### YOUR GOAL:
Copy verbatim the span of lines beginning at the line that contains "black shoe: 11 -> 14" and ending with the final line of the data. Exclude pictures from the copy.

### Object change listings:

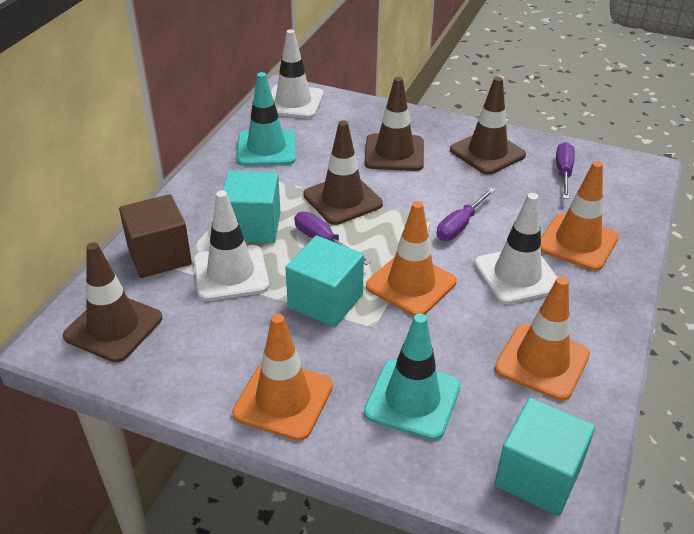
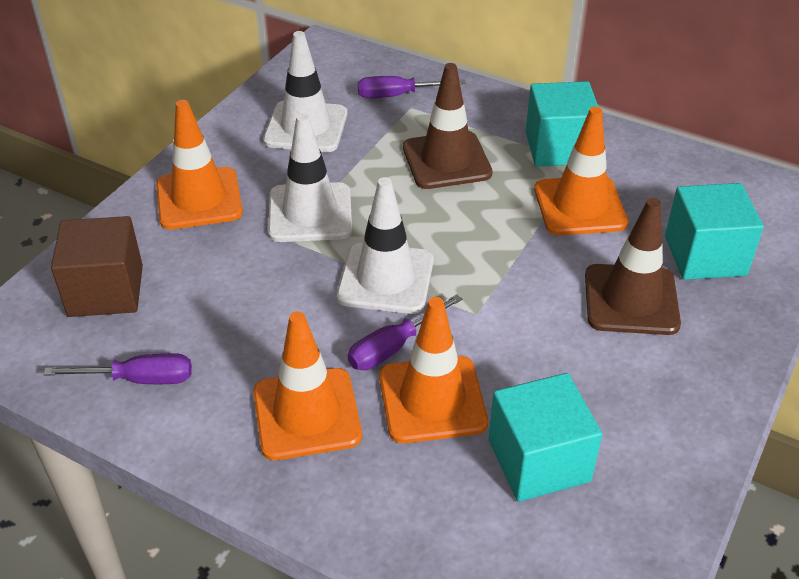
brown traffic cone: 4 -> 2
turquoise traffic cone: 2 -> 0

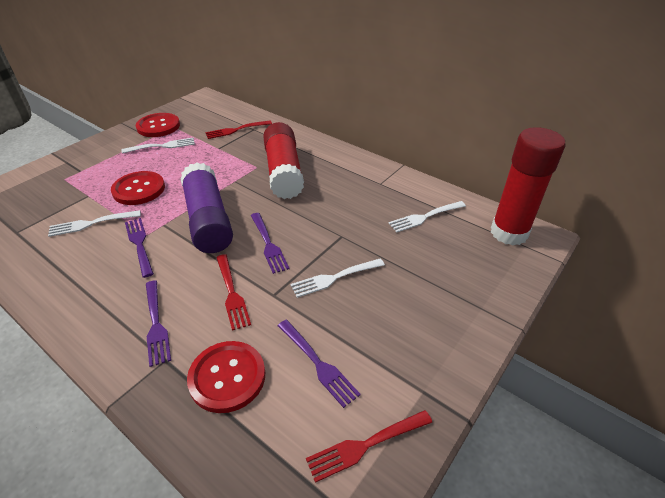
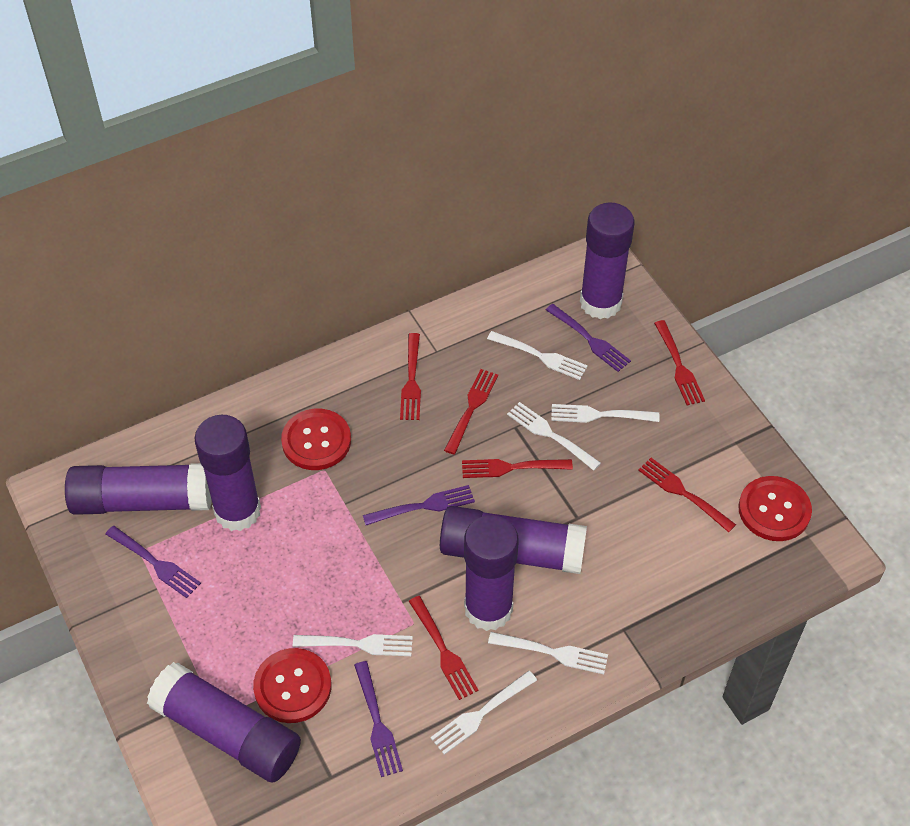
purple glue stick: 1 -> 6
red fork: 3 -> 6
red glue stick: 2 -> 0
white fork: 4 -> 6

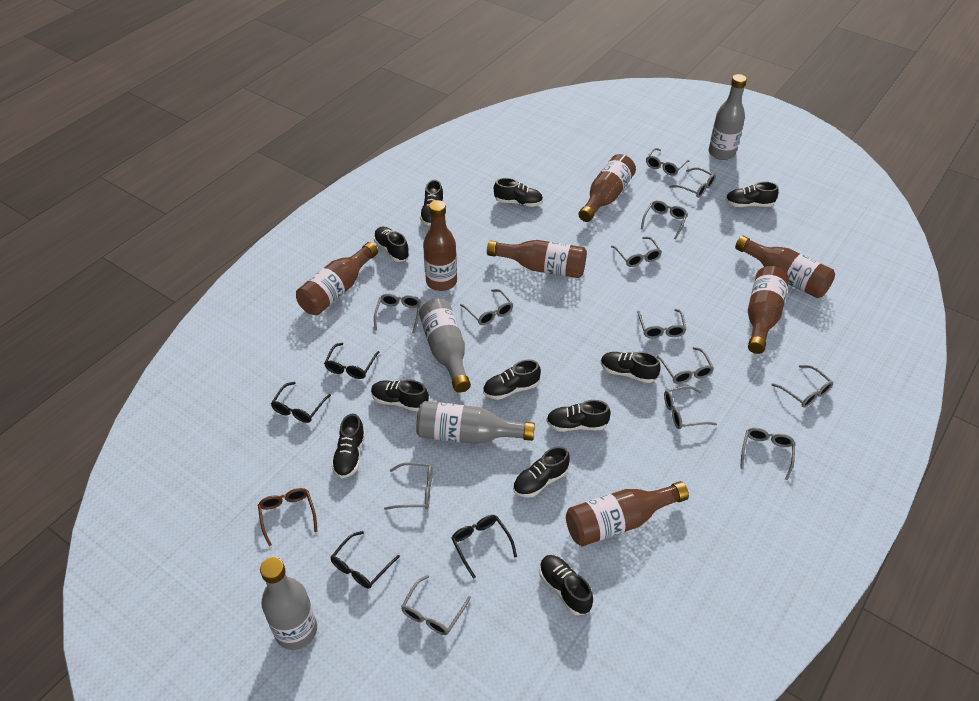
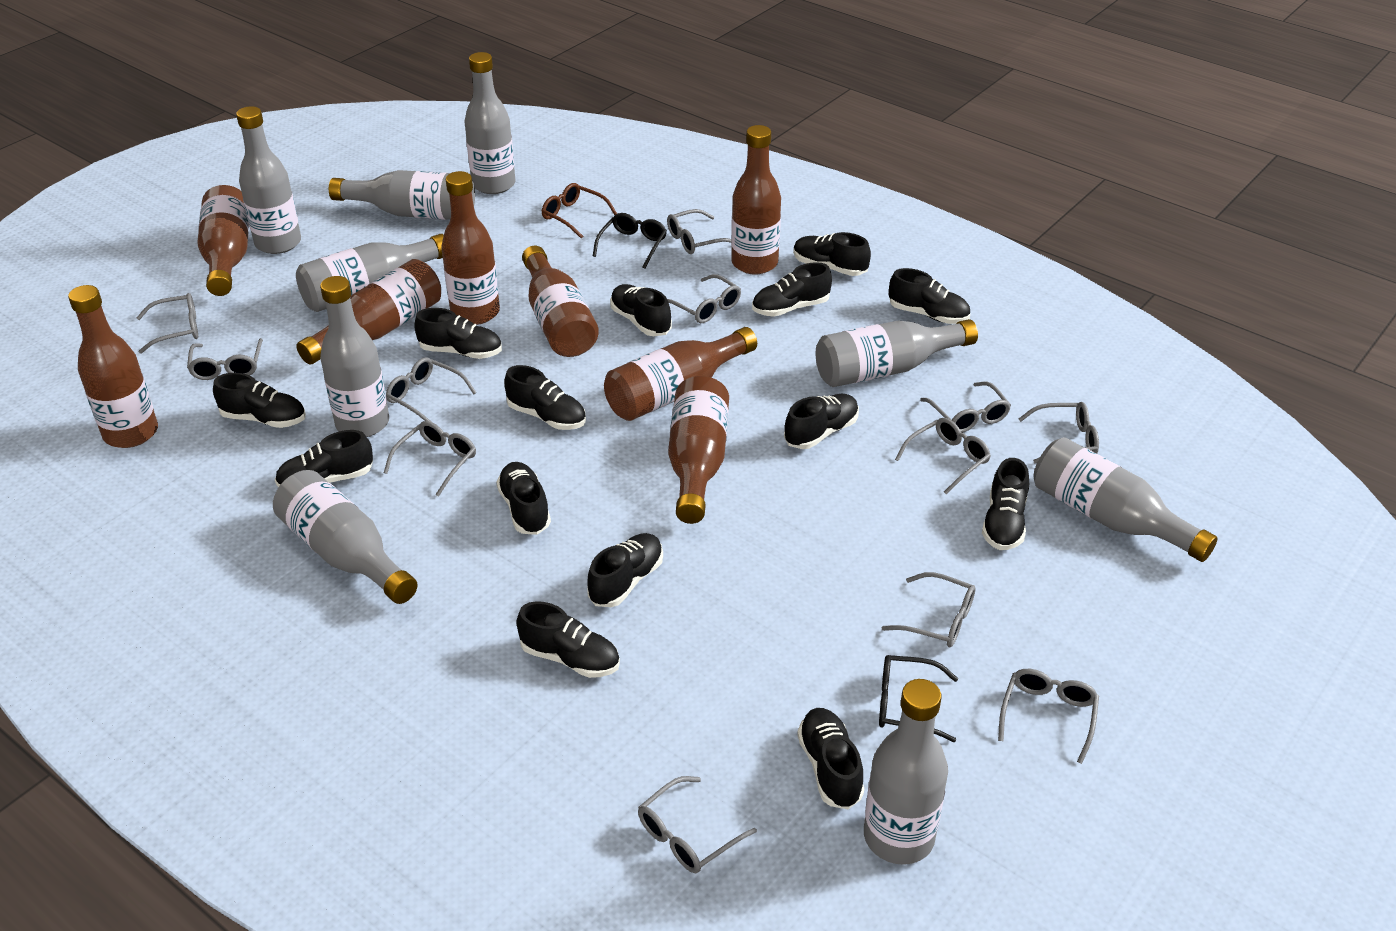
black glasses: 4 -> 2
black shoe: 11 -> 14
brown bottle: 7 -> 8
grey bottle: 4 -> 9
grey glasses: 13 -> 12

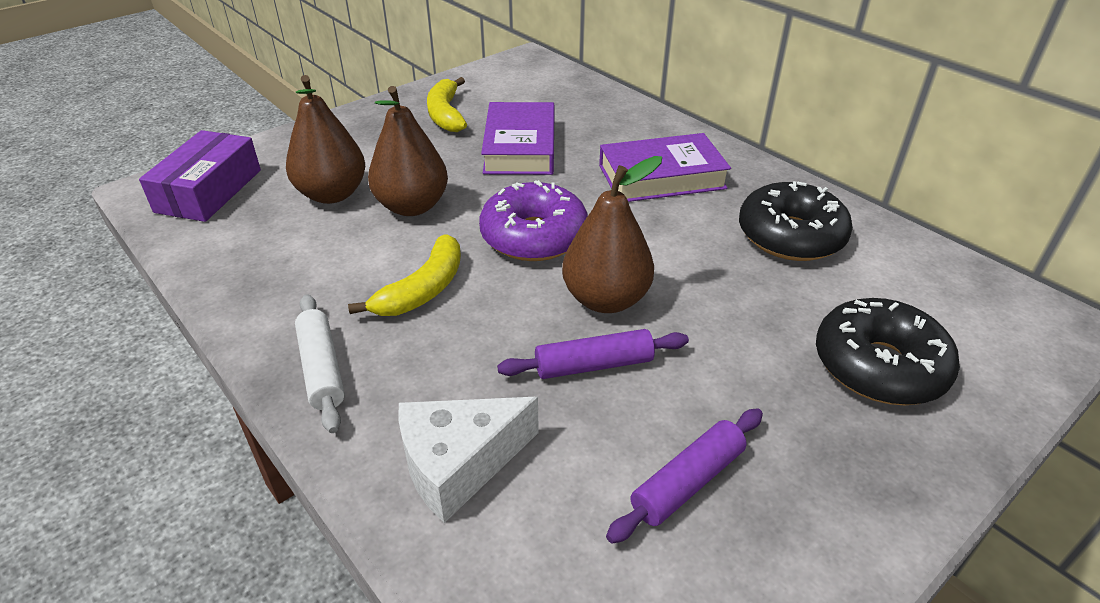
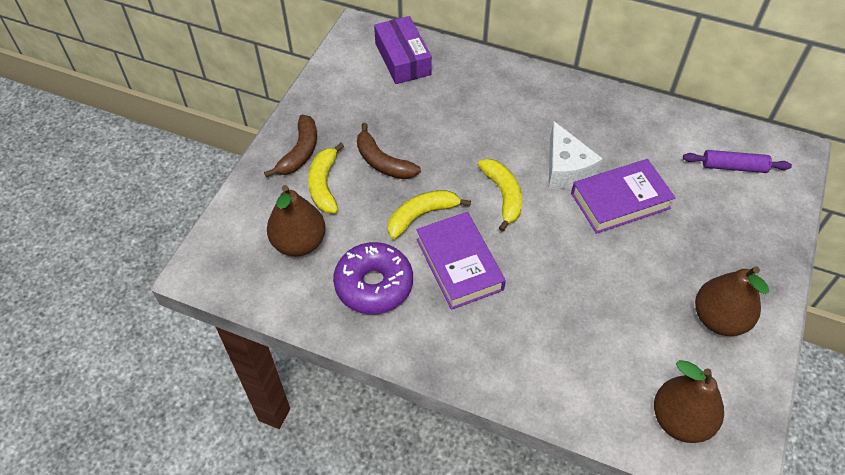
black donut: 2 -> 0
brown banana: 0 -> 2
purple rolling pin: 2 -> 1
white rolling pin: 1 -> 0
yellow banana: 2 -> 3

### TASK OUTPUT:
black shoe: 11 -> 14
brown bottle: 7 -> 8
grey bottle: 4 -> 9
grey glasses: 13 -> 12

black donut: 2 -> 0
brown banana: 0 -> 2
purple rolling pin: 2 -> 1
white rolling pin: 1 -> 0
yellow banana: 2 -> 3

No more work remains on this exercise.